DESCRIPTION OF THE TASK:
Repeat exactly the lines of the entries below from the one with "(347, 580) = (511, 509): green" through the one with "(534, 579) = (618, 462): none -> pink spool", both ends included, and nothing else.

Source data:
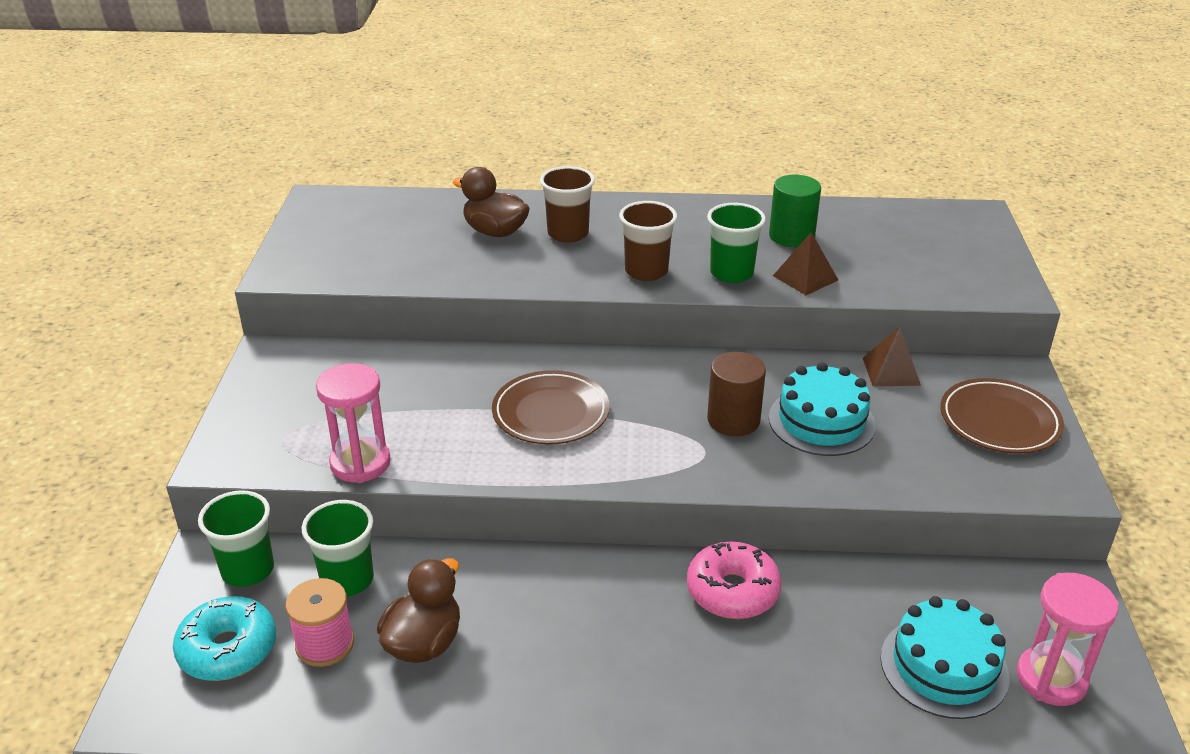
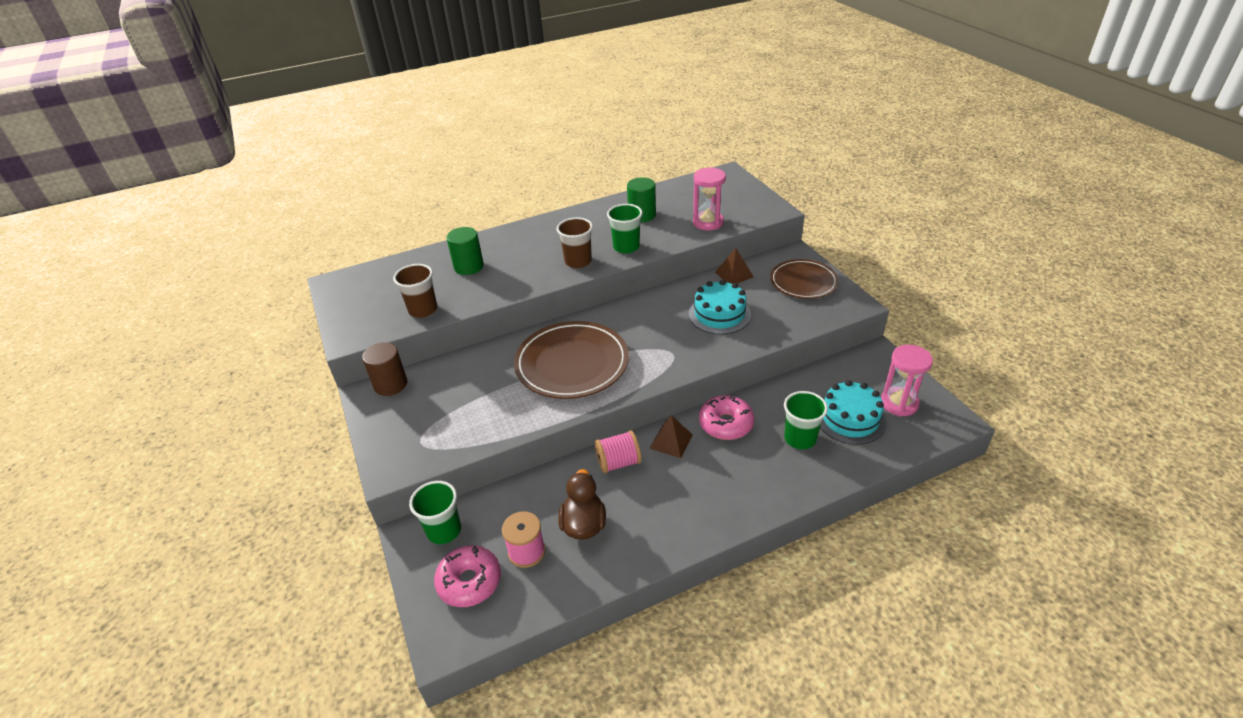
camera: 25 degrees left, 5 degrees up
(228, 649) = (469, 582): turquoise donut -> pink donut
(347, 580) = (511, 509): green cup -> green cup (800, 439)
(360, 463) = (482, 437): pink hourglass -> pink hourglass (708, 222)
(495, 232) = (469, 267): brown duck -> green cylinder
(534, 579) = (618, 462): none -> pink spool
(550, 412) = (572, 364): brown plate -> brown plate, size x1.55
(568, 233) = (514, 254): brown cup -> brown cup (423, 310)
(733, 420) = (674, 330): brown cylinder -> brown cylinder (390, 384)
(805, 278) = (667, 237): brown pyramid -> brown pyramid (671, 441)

REPLY TO THE EXERCISE:
(347, 580) = (511, 509): green cup -> green cup (800, 439)
(360, 463) = (482, 437): pink hourglass -> pink hourglass (708, 222)
(495, 232) = (469, 267): brown duck -> green cylinder
(534, 579) = (618, 462): none -> pink spool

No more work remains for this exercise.